Please give, exactly as they appear below, the line with "L2: 220uH (GND, NET15) -> 330uH (GND, NET15)" and every line after it through the final one, and nothing else.

- **Data shown**:
■ ■ ■ ■ ■
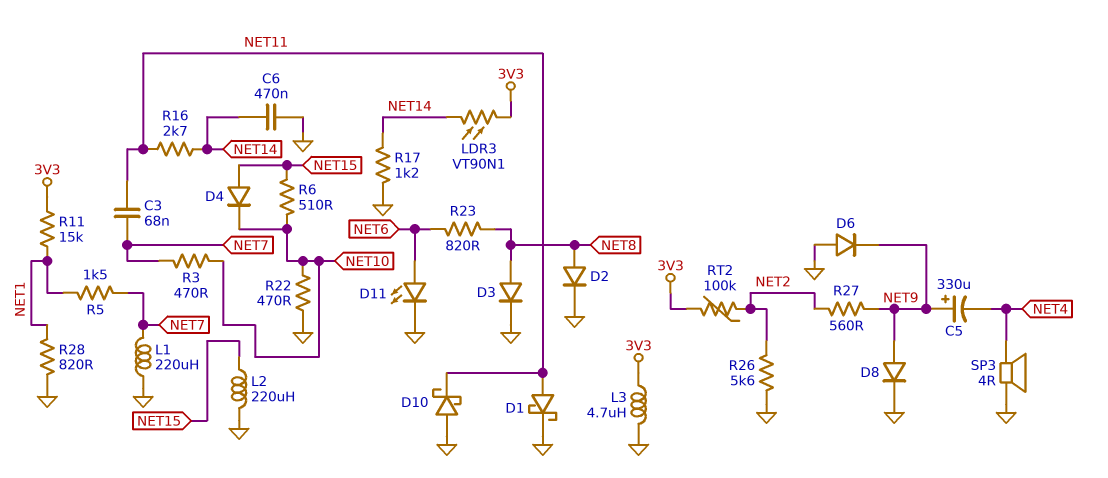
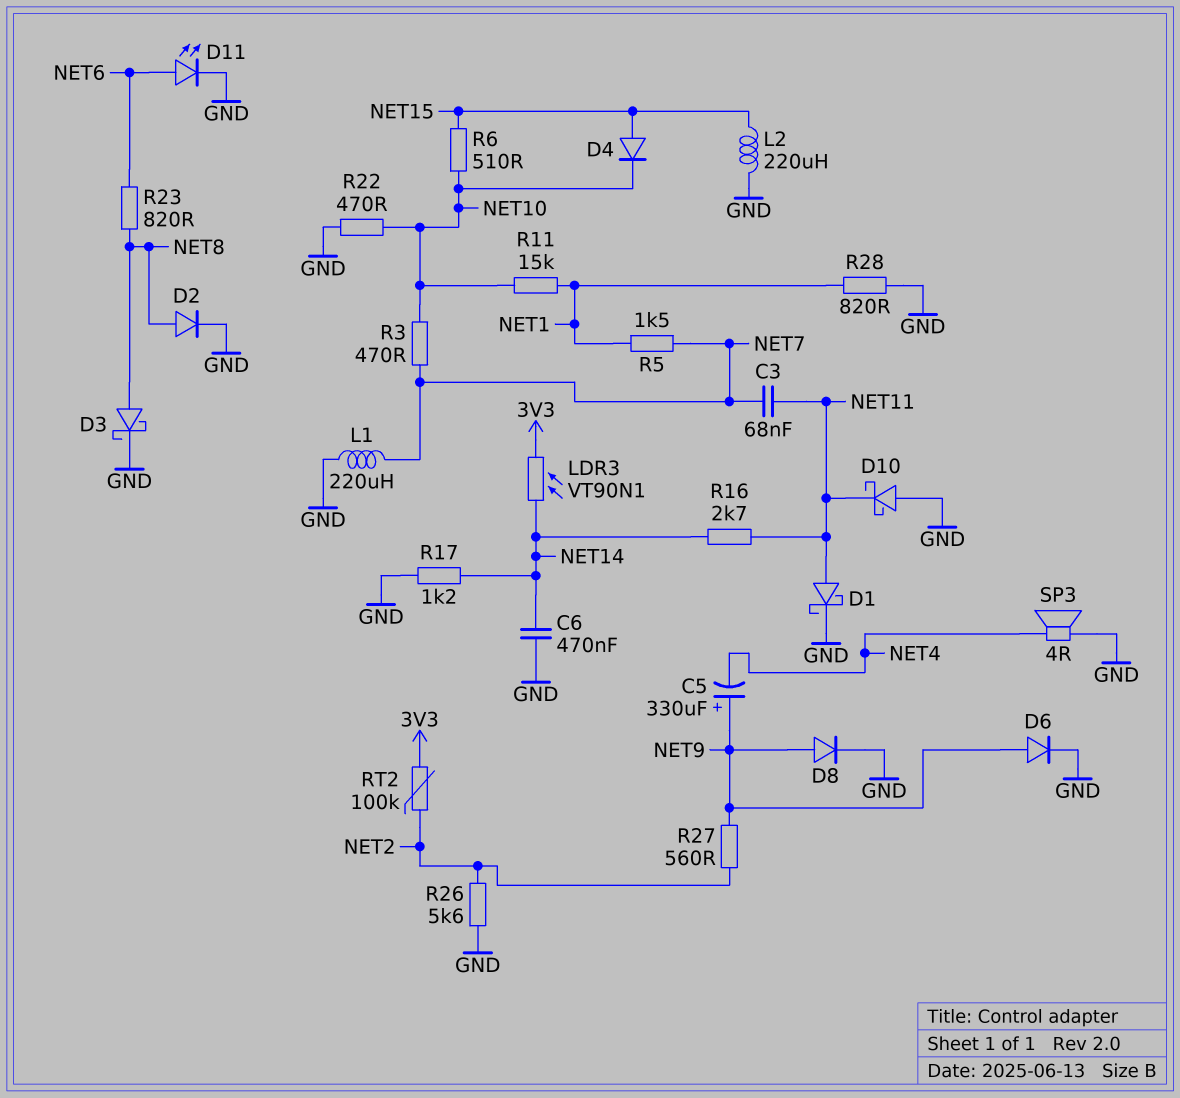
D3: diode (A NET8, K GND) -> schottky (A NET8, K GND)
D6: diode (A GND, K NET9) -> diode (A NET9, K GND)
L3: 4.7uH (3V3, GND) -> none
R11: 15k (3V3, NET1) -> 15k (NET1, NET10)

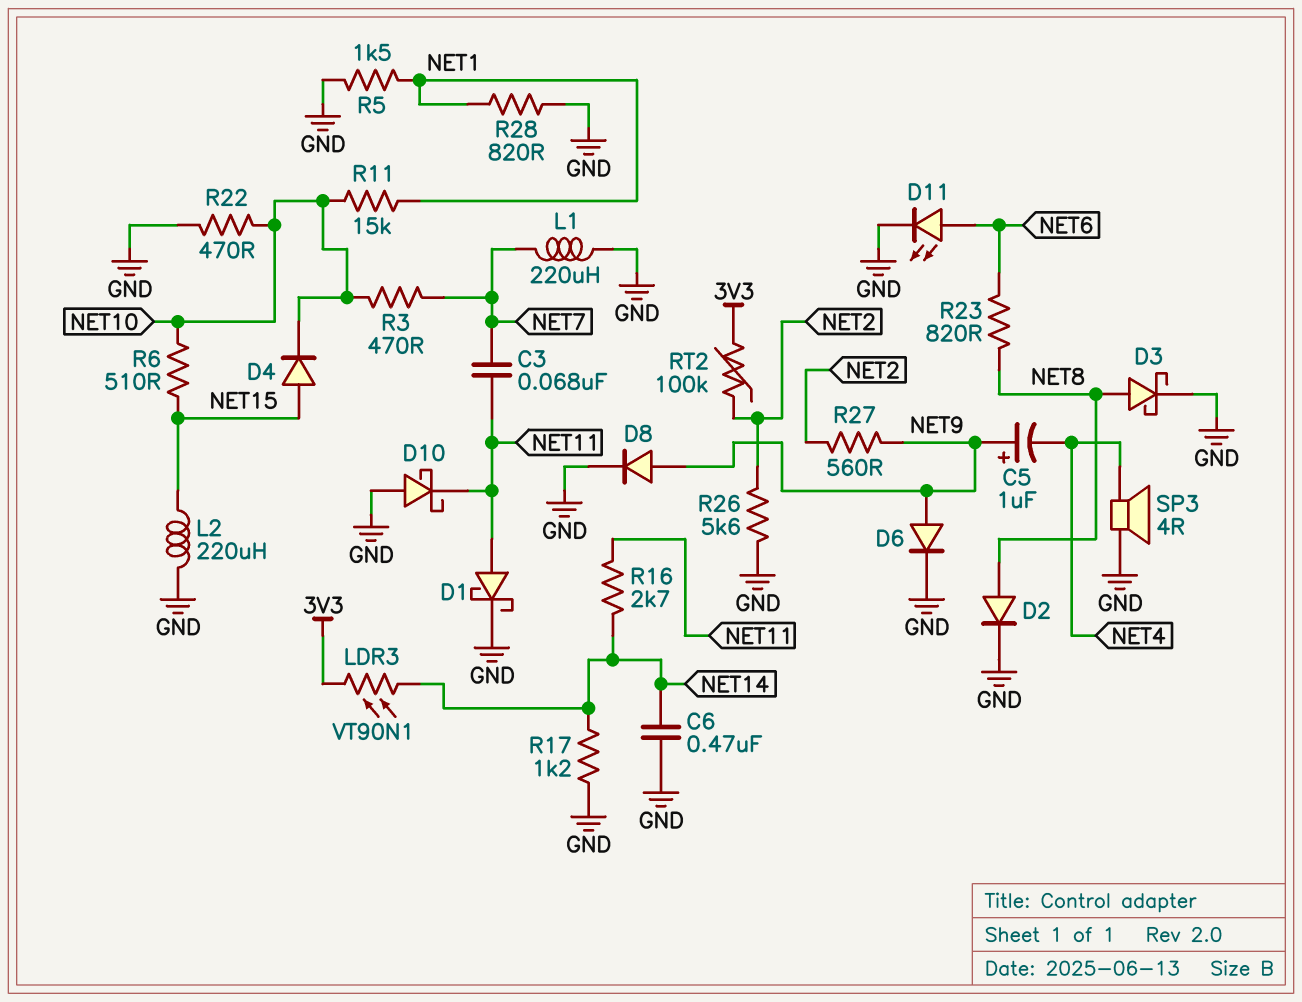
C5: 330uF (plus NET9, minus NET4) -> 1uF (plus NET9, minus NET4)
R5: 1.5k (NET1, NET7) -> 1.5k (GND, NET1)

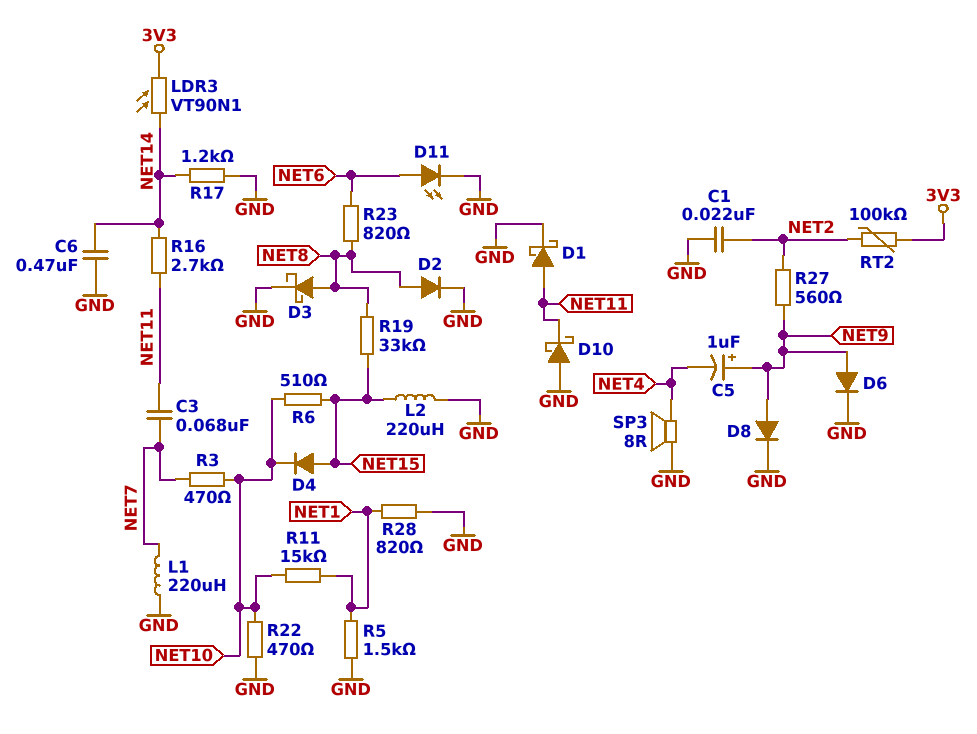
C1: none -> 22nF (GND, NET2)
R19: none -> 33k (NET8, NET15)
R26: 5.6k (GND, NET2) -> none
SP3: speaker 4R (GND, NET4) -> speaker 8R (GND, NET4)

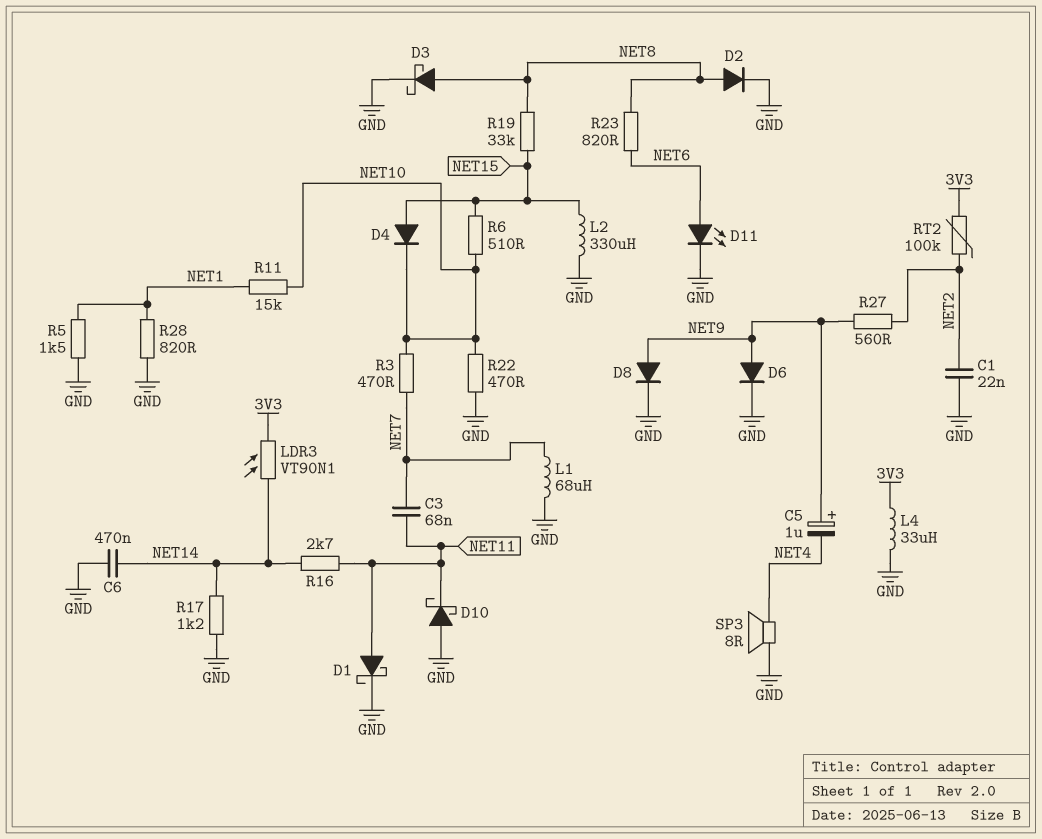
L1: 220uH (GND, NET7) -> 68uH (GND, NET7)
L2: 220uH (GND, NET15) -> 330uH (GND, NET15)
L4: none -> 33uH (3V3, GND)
■ ■ ■ ■ ■
- **Answer space**:
L2: 220uH (GND, NET15) -> 330uH (GND, NET15)
L4: none -> 33uH (3V3, GND)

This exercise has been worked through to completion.